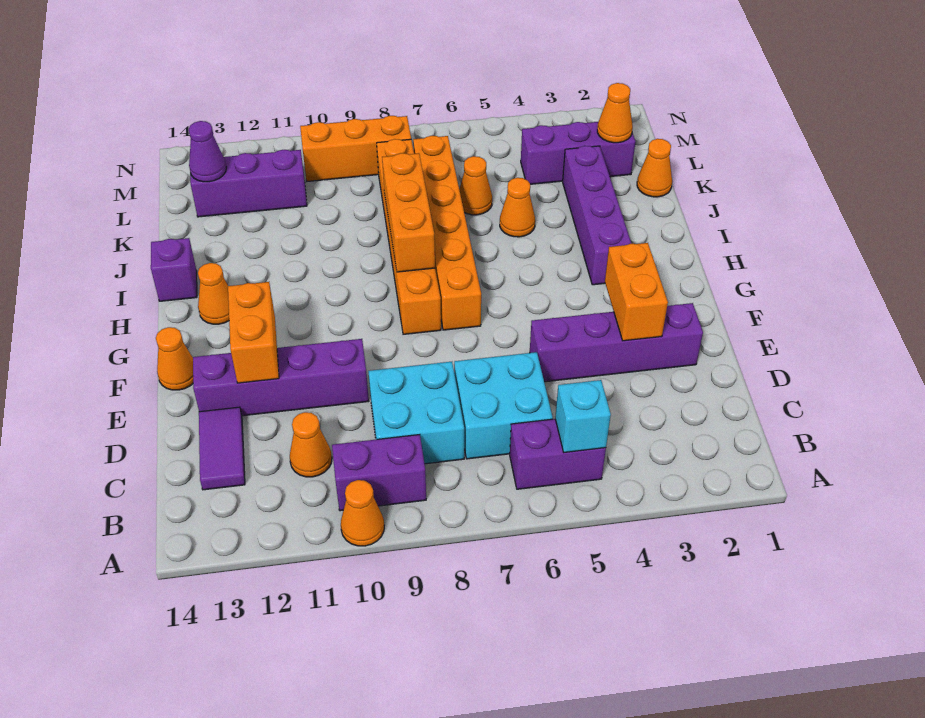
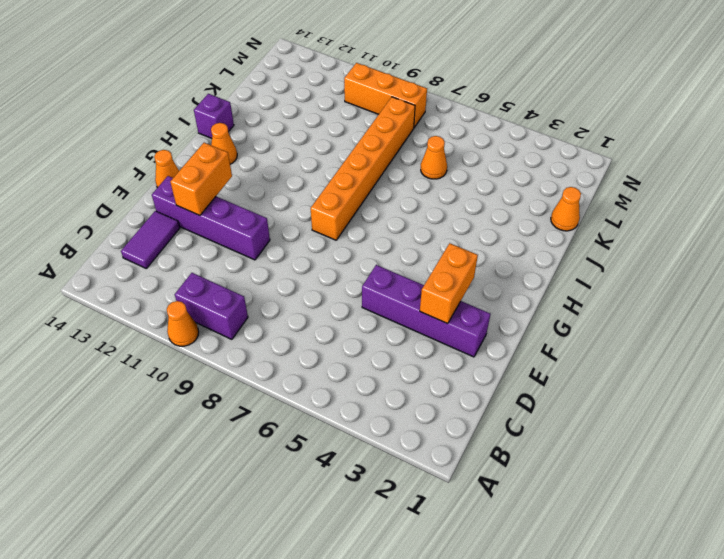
none -> purple brick B5:B6 level 1
none -> cyan brick C6:D7 level 1
none -> cyan brick C8:D9 level 1

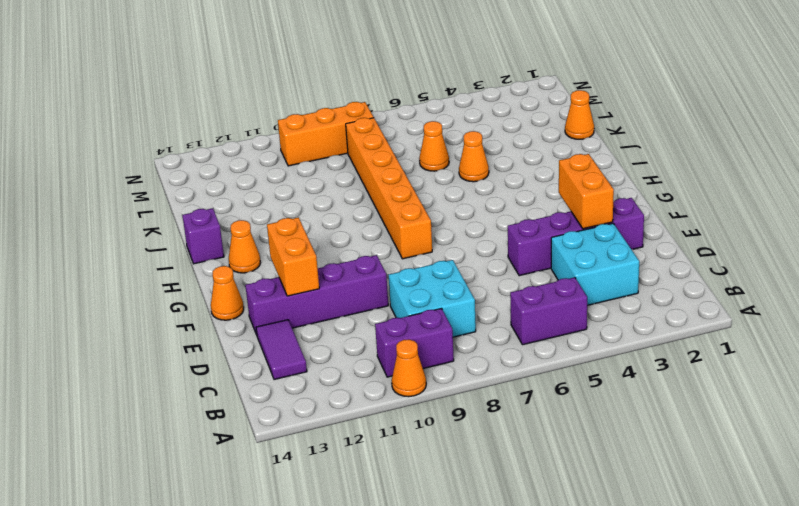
cyan brick C3:D4 level 1 -> cyan brick C6:D7 level 1
none -> orange cone C11 level 1
none -> orange brick G7:L7 level 1
none -> purple brick H3:K3 level 1

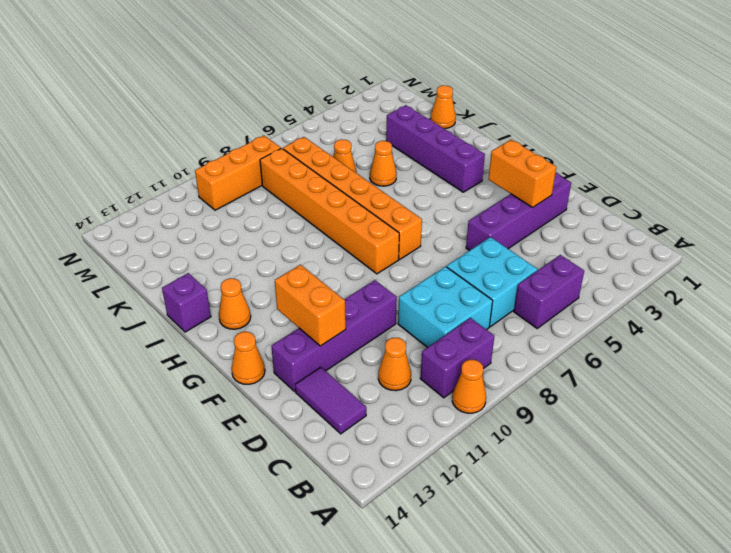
none -> purple brick L2:L4 level 1
none -> purple brick L11:L13 level 1
none -> cyan brick B5 level 2

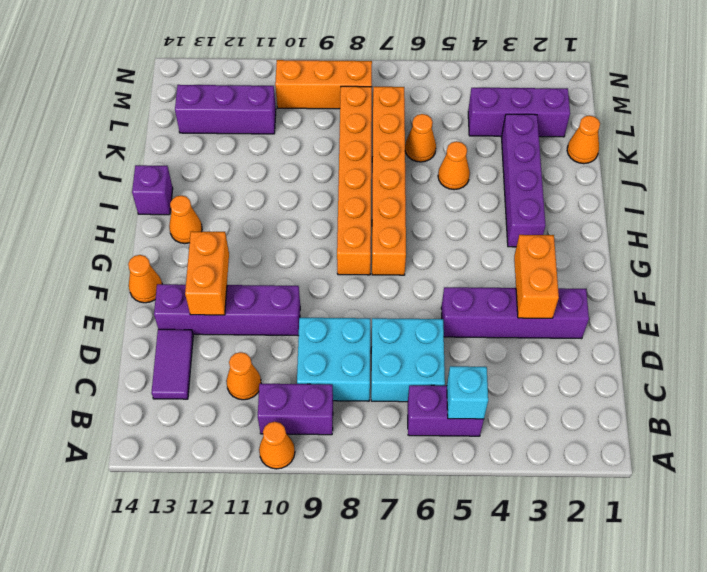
none -> orange brick H8:J8 level 2
none -> orange cone L2 level 2
none -> purple cone L13 level 2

###

*About this task*:
Please transcribe every record above exactly as written, leaving out the pictures.

*Exercise solution*:
none -> purple brick B5:B6 level 1
none -> cyan brick C6:D7 level 1
none -> cyan brick C8:D9 level 1

cyan brick C3:D4 level 1 -> cyan brick C6:D7 level 1
none -> orange cone C11 level 1
none -> orange brick G7:L7 level 1
none -> purple brick H3:K3 level 1

none -> purple brick L2:L4 level 1
none -> purple brick L11:L13 level 1
none -> cyan brick B5 level 2

none -> orange brick H8:J8 level 2
none -> orange cone L2 level 2
none -> purple cone L13 level 2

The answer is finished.